▶ **WHAT IS ASKED**
Rewrite the listing from its first line through the line containing "9: (36, 114)", substituting "0-indexed" for "zero-indexed" and leaving every other character unchanged.

** begin **

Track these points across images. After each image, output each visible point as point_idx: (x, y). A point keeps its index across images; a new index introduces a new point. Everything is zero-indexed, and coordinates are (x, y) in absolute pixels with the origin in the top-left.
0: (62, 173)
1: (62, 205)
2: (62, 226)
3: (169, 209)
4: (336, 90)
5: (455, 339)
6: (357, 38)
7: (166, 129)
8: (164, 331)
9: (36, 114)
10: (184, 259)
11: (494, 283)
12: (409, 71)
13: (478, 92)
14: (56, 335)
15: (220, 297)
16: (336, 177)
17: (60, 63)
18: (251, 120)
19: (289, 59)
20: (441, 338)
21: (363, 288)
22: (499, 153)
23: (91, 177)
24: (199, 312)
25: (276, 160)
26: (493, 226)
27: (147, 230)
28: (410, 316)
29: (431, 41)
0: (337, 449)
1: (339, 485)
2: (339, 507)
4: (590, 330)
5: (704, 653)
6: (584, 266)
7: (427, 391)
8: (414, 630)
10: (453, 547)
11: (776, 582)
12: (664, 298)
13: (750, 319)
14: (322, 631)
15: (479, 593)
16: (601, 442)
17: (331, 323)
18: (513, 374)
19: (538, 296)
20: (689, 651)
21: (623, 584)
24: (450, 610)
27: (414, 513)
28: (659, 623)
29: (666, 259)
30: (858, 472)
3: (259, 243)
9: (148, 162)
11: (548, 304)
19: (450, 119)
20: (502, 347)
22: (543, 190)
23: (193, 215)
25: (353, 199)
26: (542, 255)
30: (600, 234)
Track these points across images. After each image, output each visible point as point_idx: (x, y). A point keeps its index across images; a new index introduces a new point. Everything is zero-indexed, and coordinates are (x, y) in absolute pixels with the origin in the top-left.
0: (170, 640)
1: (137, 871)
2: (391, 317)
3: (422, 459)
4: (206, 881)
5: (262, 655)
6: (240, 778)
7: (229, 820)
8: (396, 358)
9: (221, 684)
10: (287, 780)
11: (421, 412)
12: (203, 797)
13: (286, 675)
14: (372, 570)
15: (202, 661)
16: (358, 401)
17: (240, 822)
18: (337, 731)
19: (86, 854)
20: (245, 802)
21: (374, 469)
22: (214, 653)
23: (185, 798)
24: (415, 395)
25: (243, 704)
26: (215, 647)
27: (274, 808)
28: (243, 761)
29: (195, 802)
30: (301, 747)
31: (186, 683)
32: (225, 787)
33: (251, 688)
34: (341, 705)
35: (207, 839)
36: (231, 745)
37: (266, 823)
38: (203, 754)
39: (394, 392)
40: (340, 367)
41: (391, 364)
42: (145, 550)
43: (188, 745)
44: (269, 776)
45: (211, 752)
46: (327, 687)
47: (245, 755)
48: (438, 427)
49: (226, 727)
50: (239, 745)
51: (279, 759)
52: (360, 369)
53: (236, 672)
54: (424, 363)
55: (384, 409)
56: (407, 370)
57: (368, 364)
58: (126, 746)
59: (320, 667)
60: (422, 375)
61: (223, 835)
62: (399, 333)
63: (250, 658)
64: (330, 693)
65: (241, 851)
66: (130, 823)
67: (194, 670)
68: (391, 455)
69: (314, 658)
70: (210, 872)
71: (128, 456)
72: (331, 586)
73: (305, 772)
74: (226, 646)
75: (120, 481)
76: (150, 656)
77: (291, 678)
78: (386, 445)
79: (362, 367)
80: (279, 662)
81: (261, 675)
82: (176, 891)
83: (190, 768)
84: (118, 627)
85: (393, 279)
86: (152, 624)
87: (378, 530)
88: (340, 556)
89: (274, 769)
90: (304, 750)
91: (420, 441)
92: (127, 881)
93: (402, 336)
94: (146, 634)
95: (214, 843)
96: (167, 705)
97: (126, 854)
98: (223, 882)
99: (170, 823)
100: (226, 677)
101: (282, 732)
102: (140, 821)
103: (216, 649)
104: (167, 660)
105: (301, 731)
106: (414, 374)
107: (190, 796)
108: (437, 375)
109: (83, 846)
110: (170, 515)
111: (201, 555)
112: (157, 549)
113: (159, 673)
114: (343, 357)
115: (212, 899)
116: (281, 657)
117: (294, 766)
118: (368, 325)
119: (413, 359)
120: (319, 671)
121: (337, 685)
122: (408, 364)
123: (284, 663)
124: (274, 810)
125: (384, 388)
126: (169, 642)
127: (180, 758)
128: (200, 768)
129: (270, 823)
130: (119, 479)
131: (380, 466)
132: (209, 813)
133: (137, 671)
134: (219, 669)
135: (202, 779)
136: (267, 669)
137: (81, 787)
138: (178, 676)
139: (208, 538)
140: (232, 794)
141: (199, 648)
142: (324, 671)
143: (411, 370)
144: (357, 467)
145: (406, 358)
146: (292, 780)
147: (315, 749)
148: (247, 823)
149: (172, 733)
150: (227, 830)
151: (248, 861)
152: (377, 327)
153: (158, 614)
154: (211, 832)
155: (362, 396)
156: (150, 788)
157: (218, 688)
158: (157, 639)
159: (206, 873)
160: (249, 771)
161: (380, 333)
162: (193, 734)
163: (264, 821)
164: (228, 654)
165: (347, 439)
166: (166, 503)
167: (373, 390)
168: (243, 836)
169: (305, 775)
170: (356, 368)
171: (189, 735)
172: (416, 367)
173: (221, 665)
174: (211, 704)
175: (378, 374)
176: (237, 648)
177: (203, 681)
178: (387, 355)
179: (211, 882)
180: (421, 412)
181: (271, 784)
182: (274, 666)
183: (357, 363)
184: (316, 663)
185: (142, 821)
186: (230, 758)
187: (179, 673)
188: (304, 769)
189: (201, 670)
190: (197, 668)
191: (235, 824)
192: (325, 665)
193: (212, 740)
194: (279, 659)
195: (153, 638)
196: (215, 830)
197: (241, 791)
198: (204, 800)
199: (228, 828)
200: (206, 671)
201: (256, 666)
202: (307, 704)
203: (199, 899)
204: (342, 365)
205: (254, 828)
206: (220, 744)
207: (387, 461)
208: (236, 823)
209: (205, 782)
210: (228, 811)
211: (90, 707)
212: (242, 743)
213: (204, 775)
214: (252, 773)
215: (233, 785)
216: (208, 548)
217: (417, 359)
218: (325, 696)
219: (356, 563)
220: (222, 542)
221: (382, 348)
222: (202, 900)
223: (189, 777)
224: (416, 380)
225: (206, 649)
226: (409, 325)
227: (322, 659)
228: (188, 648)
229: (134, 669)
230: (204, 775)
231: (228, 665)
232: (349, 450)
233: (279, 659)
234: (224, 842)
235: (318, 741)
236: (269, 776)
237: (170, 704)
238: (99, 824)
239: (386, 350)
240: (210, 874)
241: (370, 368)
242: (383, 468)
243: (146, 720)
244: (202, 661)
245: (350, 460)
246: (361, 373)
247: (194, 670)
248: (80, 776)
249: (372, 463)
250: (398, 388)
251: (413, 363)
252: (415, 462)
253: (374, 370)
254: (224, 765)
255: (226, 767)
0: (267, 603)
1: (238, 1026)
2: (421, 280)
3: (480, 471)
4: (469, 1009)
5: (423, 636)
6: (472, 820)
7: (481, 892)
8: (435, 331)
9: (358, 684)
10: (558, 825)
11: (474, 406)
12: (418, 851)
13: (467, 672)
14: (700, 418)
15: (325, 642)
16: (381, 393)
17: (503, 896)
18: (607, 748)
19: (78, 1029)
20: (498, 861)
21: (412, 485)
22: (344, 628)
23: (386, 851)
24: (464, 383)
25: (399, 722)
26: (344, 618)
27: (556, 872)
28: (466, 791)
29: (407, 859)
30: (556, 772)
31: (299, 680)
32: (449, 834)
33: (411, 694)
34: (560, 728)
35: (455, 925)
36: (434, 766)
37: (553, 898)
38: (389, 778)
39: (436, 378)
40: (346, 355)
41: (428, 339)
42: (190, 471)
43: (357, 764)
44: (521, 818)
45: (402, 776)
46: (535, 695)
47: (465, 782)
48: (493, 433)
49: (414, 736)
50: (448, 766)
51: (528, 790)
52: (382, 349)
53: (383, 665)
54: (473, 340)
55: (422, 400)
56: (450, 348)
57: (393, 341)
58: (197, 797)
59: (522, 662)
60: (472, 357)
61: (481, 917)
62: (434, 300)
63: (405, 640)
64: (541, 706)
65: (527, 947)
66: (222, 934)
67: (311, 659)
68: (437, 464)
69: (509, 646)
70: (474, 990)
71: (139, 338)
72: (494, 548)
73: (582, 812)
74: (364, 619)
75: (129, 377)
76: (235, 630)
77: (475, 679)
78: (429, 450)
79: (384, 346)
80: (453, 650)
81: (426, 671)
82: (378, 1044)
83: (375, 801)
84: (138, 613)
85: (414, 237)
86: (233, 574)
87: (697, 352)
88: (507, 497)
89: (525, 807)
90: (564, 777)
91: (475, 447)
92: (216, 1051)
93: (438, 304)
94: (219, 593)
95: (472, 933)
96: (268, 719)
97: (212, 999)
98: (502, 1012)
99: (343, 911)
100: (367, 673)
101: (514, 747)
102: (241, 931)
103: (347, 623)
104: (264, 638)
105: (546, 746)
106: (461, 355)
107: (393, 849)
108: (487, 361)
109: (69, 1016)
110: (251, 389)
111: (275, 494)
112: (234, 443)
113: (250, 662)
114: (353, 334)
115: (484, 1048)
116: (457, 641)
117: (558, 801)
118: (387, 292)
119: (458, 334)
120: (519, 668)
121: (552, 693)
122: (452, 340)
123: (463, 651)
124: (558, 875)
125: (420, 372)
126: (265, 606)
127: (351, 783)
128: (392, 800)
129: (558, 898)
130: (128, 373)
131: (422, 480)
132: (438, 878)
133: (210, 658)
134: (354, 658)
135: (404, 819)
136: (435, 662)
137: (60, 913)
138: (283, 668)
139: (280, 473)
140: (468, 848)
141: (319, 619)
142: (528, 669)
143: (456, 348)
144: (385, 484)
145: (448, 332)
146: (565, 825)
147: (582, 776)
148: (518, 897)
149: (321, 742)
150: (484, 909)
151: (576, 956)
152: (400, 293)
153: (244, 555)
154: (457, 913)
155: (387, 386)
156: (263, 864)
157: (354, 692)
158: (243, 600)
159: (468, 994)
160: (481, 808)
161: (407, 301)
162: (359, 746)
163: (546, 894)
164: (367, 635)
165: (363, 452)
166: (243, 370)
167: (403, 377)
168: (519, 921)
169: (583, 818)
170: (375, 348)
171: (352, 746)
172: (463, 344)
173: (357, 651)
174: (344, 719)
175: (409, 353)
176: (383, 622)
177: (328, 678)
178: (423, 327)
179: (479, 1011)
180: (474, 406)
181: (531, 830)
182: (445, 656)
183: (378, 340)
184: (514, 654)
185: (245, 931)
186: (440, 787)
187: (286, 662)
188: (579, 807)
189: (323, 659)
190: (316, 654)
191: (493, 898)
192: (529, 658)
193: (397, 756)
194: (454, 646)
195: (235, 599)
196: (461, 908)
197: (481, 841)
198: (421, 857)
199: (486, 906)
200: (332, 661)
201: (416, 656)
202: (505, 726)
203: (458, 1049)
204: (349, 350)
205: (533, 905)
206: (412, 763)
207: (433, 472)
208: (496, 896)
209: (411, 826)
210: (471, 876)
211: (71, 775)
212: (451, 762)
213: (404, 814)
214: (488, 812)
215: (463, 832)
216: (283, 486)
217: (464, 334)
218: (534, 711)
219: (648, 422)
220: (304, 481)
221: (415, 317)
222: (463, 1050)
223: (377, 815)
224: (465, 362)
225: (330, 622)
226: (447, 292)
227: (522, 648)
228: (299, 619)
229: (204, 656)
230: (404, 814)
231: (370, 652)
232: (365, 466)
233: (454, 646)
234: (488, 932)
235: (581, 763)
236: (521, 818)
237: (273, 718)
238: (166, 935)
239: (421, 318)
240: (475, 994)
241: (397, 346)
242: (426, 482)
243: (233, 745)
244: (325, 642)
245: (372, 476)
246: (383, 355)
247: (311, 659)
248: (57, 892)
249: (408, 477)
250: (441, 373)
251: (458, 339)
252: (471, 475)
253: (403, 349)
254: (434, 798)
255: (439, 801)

** end **

▶ **FINAL RESULT**
Track these points across images. After each image, output each visible point as point_idx: (x, y). A point keeps its index across images; a new index introduces a new point. Everything is 0-indexed, and coordinates are (x, y) in absolute pixels with the origin in the top-left.
0: (62, 173)
1: (62, 205)
2: (62, 226)
3: (169, 209)
4: (336, 90)
5: (455, 339)
6: (357, 38)
7: (166, 129)
8: (164, 331)
9: (36, 114)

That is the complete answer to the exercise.